[[ RECORDS SHOWN open ]]
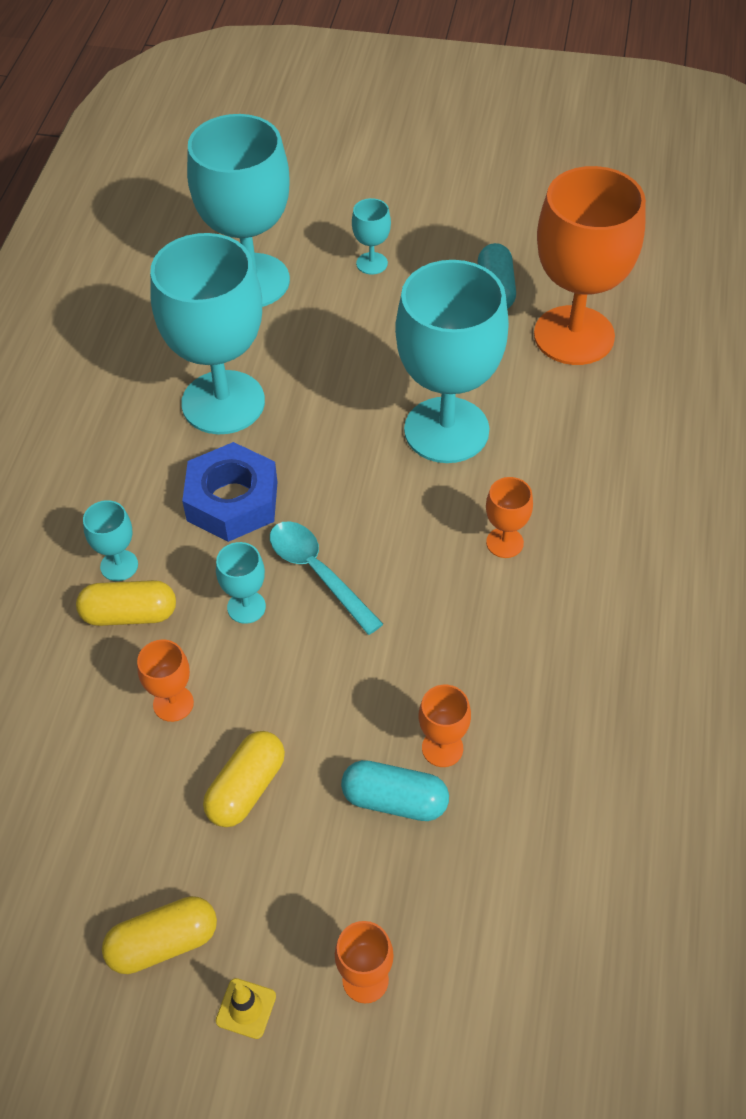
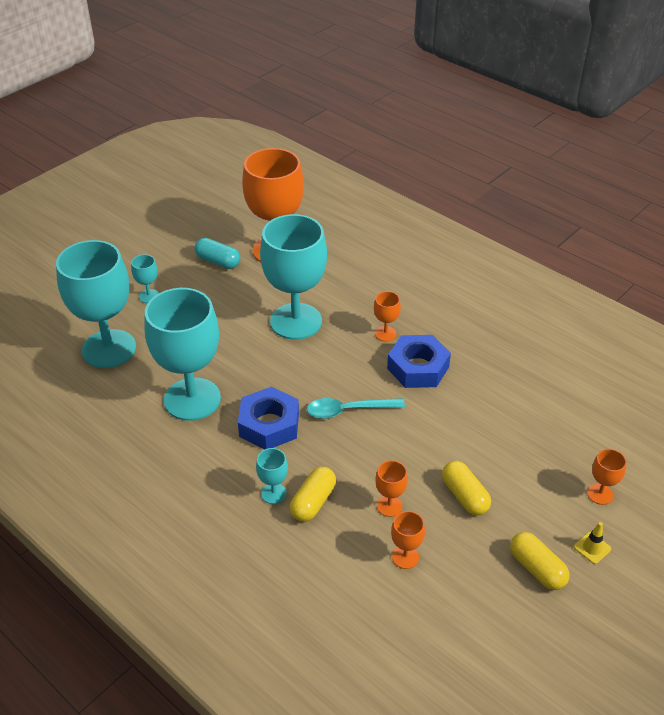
camera: 60 degrees left, 10 degrees down
(163, 943) = (537, 568): yellow capsule -> yellow capsule turned 45 degrees counterclockwise
(246, 607) = (348, 449): turquoise goblet -> none
(395, 800) = (508, 440): turquoise capsule -> none
(442, 748) = (490, 410): orange goblet -> orange goblet (405, 557)
(464, 615) = (418, 368): none -> blue nut

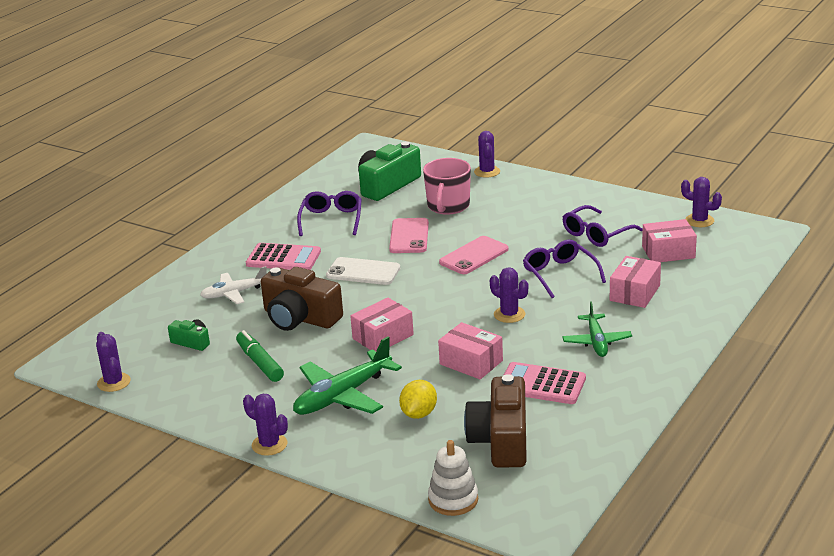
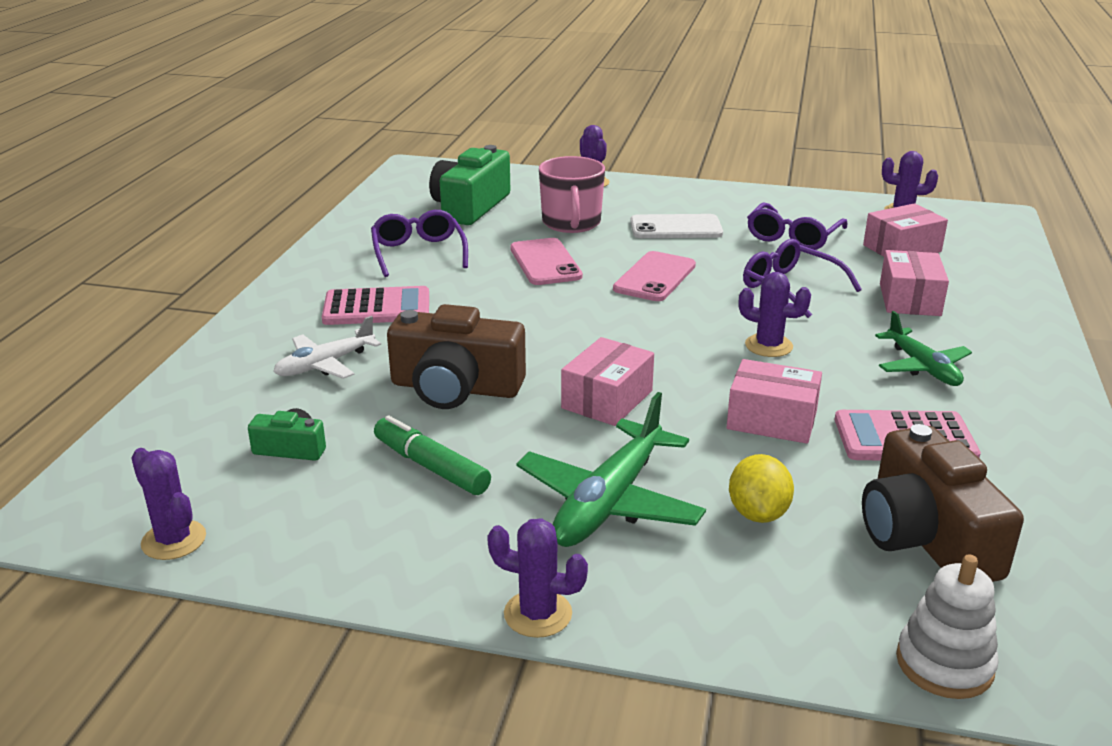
camera: 20 degrees left, 0 degrees up
(363, 272) = (511, 313): white phone -> white phone (676, 228)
[[ RECORDS SHOWN closed ]]
### ACTIVITY
Taking the line that contains "camera: 20 degrees left, 0 degrees up" as the first, reproduce every line through the end of the entries exactly.

### RESULT FOR THIS TASK
camera: 20 degrees left, 0 degrees up
(363, 272) = (511, 313): white phone -> white phone (676, 228)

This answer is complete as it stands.